__Direction__
Could you give these rows again with each "hexagon" changed to "octagon" and nothing else altered?
Begin Data for this exercise
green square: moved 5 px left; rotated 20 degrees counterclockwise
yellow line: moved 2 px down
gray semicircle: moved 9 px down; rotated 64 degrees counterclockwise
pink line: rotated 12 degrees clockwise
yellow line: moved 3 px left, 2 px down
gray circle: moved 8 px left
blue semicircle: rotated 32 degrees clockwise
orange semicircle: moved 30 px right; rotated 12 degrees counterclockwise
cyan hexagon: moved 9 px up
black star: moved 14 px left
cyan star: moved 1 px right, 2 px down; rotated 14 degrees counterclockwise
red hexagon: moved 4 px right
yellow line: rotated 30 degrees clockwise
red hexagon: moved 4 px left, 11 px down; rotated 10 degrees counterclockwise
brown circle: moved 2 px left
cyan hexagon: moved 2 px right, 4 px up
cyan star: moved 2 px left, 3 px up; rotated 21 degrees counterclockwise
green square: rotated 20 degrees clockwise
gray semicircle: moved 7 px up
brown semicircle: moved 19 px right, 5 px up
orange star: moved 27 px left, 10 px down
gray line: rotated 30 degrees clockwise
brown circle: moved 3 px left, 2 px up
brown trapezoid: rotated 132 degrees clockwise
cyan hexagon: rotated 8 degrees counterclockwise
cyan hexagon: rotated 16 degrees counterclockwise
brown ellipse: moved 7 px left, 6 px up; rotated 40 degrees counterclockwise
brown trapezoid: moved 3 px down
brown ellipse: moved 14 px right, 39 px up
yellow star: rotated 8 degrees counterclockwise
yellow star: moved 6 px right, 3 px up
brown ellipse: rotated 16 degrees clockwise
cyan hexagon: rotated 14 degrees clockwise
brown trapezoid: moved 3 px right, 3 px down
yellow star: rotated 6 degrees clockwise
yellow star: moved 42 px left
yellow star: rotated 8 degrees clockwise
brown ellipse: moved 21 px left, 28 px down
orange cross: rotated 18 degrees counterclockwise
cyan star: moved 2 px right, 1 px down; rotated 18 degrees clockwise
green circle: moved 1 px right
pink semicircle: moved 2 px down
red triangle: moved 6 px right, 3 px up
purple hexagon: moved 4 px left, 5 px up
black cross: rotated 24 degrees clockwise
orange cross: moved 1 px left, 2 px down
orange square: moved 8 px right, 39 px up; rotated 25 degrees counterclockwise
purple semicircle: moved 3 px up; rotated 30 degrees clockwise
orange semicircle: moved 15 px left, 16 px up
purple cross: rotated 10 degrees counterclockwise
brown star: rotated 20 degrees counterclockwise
End Data for this exercise
__Complete response__
green square: moved 5 px left; rotated 20 degrees counterclockwise
yellow line: moved 2 px down
gray semicircle: moved 9 px down; rotated 64 degrees counterclockwise
pink line: rotated 12 degrees clockwise
yellow line: moved 3 px left, 2 px down
gray circle: moved 8 px left
blue semicircle: rotated 32 degrees clockwise
orange semicircle: moved 30 px right; rotated 12 degrees counterclockwise
cyan octagon: moved 9 px up
black star: moved 14 px left
cyan star: moved 1 px right, 2 px down; rotated 14 degrees counterclockwise
red octagon: moved 4 px right
yellow line: rotated 30 degrees clockwise
red octagon: moved 4 px left, 11 px down; rotated 10 degrees counterclockwise
brown circle: moved 2 px left
cyan octagon: moved 2 px right, 4 px up
cyan star: moved 2 px left, 3 px up; rotated 21 degrees counterclockwise
green square: rotated 20 degrees clockwise
gray semicircle: moved 7 px up
brown semicircle: moved 19 px right, 5 px up
orange star: moved 27 px left, 10 px down
gray line: rotated 30 degrees clockwise
brown circle: moved 3 px left, 2 px up
brown trapezoid: rotated 132 degrees clockwise
cyan octagon: rotated 8 degrees counterclockwise
cyan octagon: rotated 16 degrees counterclockwise
brown ellipse: moved 7 px left, 6 px up; rotated 40 degrees counterclockwise
brown trapezoid: moved 3 px down
brown ellipse: moved 14 px right, 39 px up
yellow star: rotated 8 degrees counterclockwise
yellow star: moved 6 px right, 3 px up
brown ellipse: rotated 16 degrees clockwise
cyan octagon: rotated 14 degrees clockwise
brown trapezoid: moved 3 px right, 3 px down
yellow star: rotated 6 degrees clockwise
yellow star: moved 42 px left
yellow star: rotated 8 degrees clockwise
brown ellipse: moved 21 px left, 28 px down
orange cross: rotated 18 degrees counterclockwise
cyan star: moved 2 px right, 1 px down; rotated 18 degrees clockwise
green circle: moved 1 px right
pink semicircle: moved 2 px down
red triangle: moved 6 px right, 3 px up
purple octagon: moved 4 px left, 5 px up
black cross: rotated 24 degrees clockwise
orange cross: moved 1 px left, 2 px down
orange square: moved 8 px right, 39 px up; rotated 25 degrees counterclockwise
purple semicircle: moved 3 px up; rotated 30 degrees clockwise
orange semicircle: moved 15 px left, 16 px up
purple cross: rotated 10 degrees counterclockwise
brown star: rotated 20 degrees counterclockwise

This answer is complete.